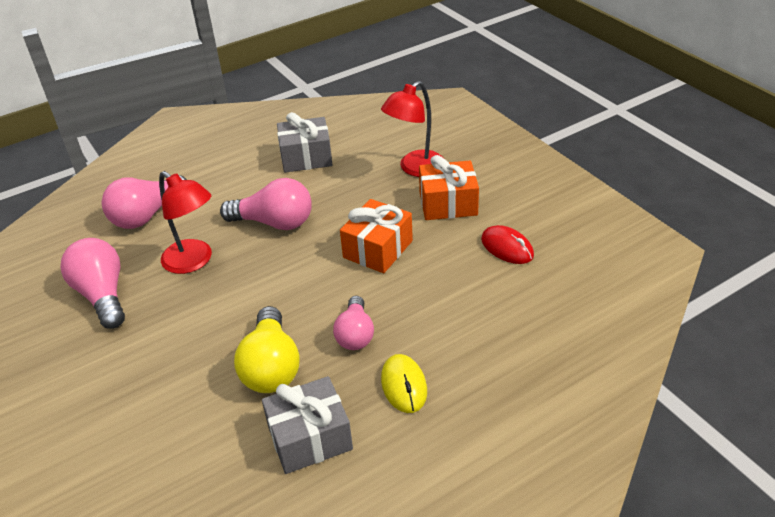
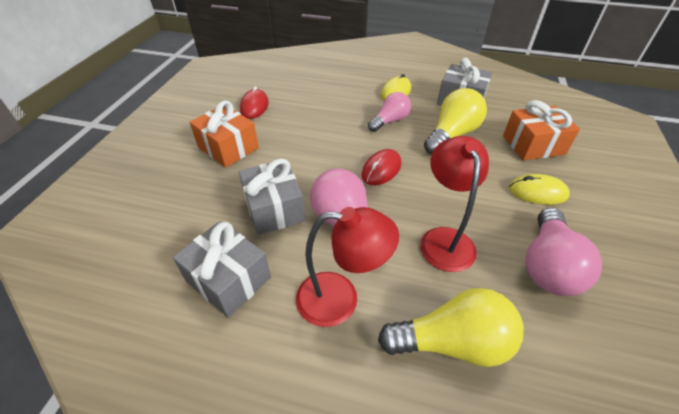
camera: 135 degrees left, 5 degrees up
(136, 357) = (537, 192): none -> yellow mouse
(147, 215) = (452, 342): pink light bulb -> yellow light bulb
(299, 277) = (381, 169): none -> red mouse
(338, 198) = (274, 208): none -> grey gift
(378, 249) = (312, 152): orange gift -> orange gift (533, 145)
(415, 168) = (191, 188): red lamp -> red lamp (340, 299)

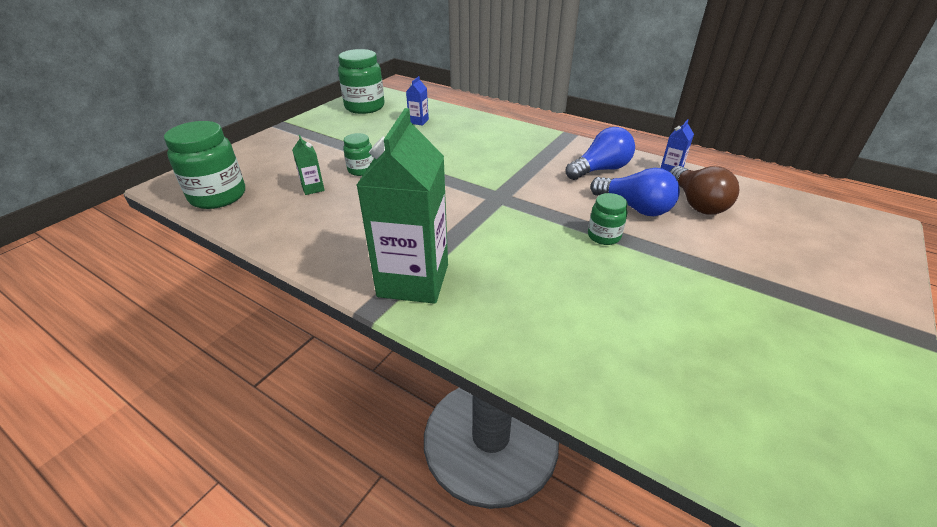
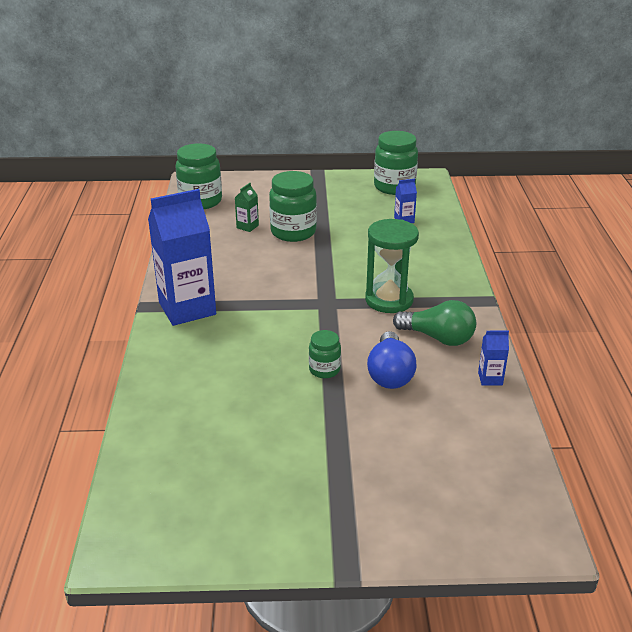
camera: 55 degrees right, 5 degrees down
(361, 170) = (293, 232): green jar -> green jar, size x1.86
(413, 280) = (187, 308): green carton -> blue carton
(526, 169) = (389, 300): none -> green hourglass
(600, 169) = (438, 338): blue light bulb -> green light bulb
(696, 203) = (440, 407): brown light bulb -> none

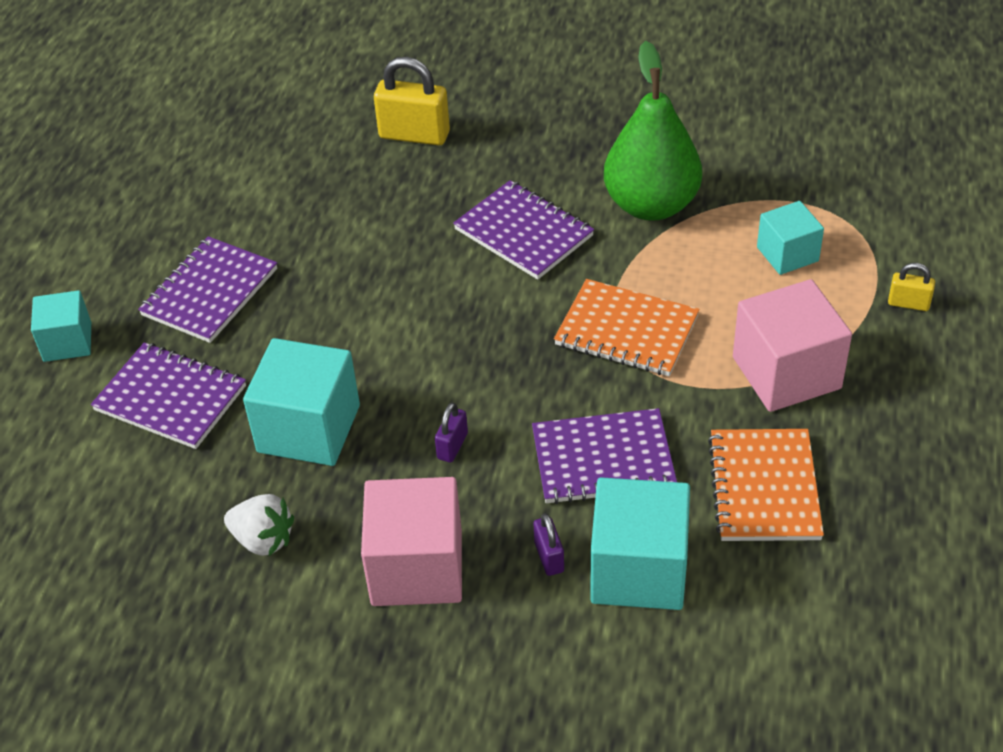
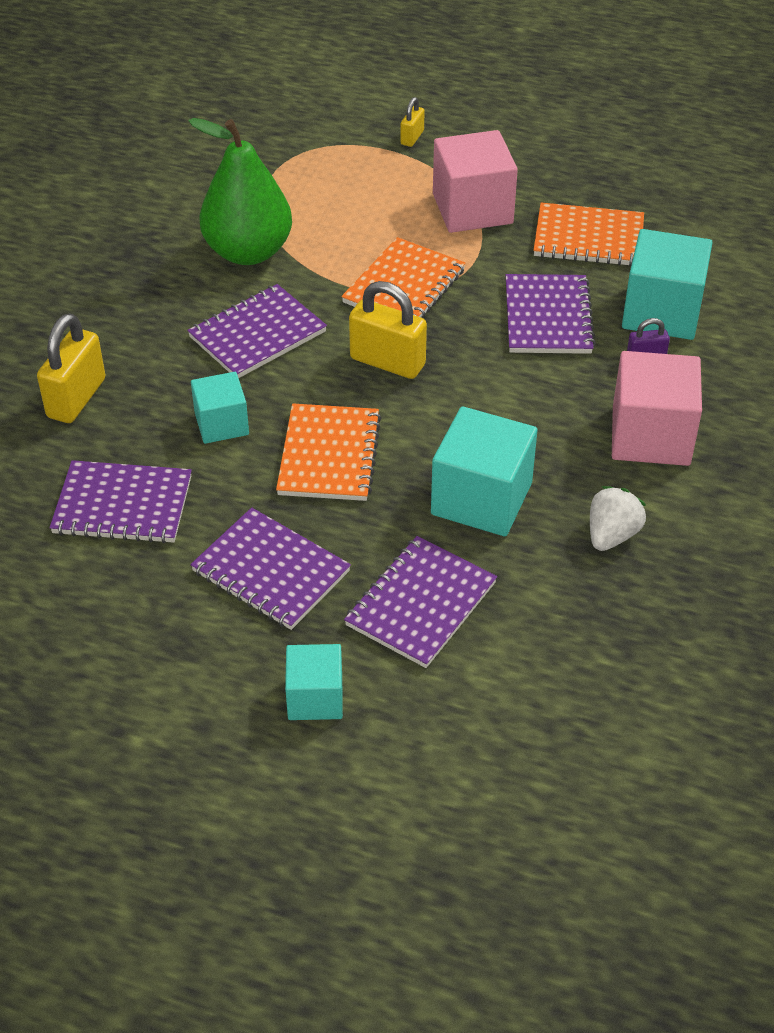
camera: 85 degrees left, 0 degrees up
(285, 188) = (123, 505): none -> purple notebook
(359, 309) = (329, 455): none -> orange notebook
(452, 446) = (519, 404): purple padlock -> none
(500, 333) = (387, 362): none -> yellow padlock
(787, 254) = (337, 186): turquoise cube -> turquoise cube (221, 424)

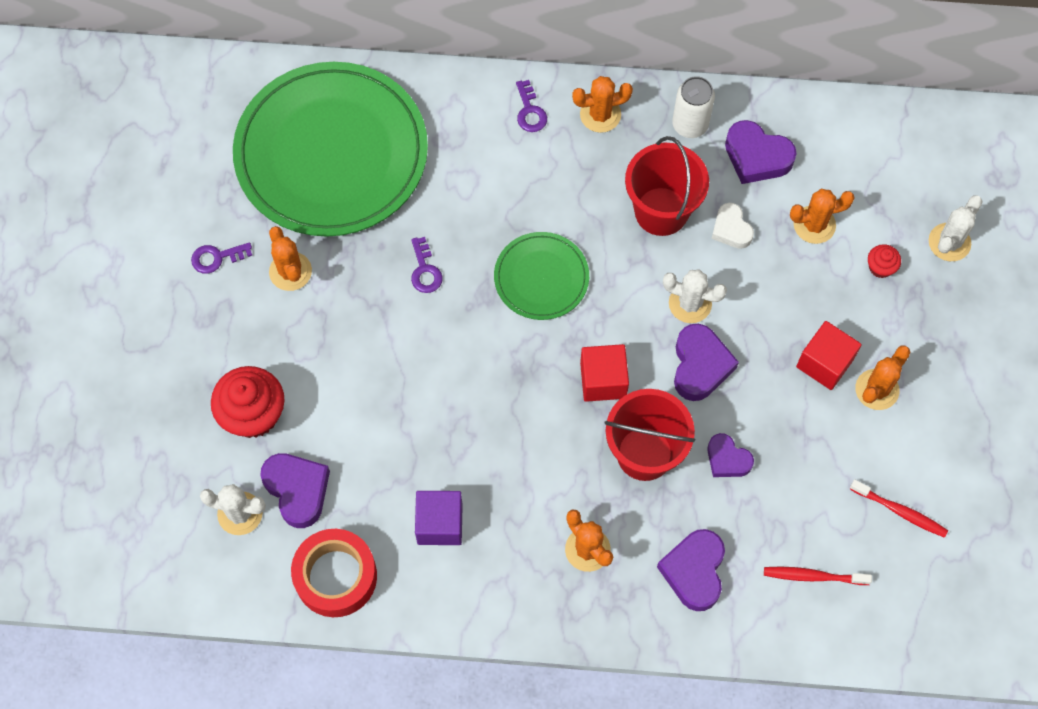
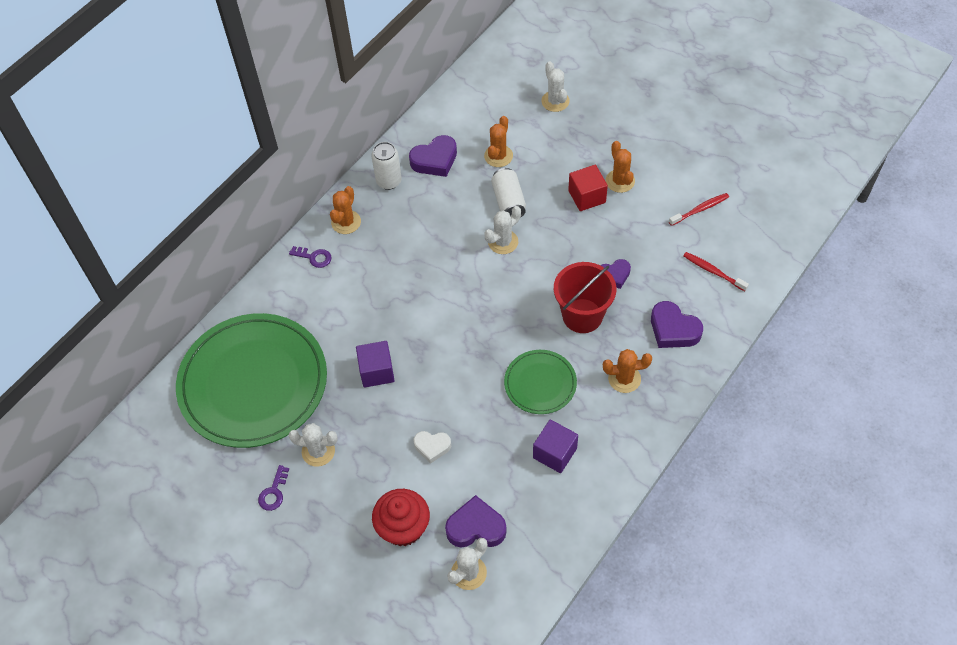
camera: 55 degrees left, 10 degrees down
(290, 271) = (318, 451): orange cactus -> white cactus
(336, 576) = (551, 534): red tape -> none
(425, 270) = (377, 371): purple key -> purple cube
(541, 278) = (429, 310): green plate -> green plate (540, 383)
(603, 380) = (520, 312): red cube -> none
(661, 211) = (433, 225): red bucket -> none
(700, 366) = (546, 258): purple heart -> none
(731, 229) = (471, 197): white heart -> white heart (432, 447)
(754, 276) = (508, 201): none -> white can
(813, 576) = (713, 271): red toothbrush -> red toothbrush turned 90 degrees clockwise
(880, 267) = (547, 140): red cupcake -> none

■ **Problem to solve**: Exact copy, pictures excluded: print only the lines from the line containing "(526, 169) = (389, 300): none" through the end of the records.

■ **Reply**:
(526, 169) = (389, 300): none -> green hourglass
(600, 169) = (438, 338): blue light bulb -> green light bulb
(696, 203) = (440, 407): brown light bulb -> none

camera: 85 degrees left, 0 degrees up
(285, 188) = (123, 505): none -> purple notebook
(359, 309) = (329, 455): none -> orange notebook
(452, 446) = (519, 404): purple padlock -> none
(500, 333) = (387, 362): none -> yellow padlock
(787, 254) = (337, 186): turquoise cube -> turquoise cube (221, 424)

camera: 55 degrees left, 10 degrees down
(290, 271) = (318, 451): orange cactus -> white cactus
(336, 576) = (551, 534): red tape -> none
(425, 270) = (377, 371): purple key -> purple cube
(541, 278) = (429, 310): green plate -> green plate (540, 383)
(603, 380) = (520, 312): red cube -> none
(661, 211) = (433, 225): red bucket -> none
(700, 366) = (546, 258): purple heart -> none
(731, 229) = (471, 197): white heart -> white heart (432, 447)
(754, 276) = (508, 201): none -> white can
(813, 576) = (713, 271): red toothbrush -> red toothbrush turned 90 degrees clockwise
(880, 267) = (547, 140): red cupcake -> none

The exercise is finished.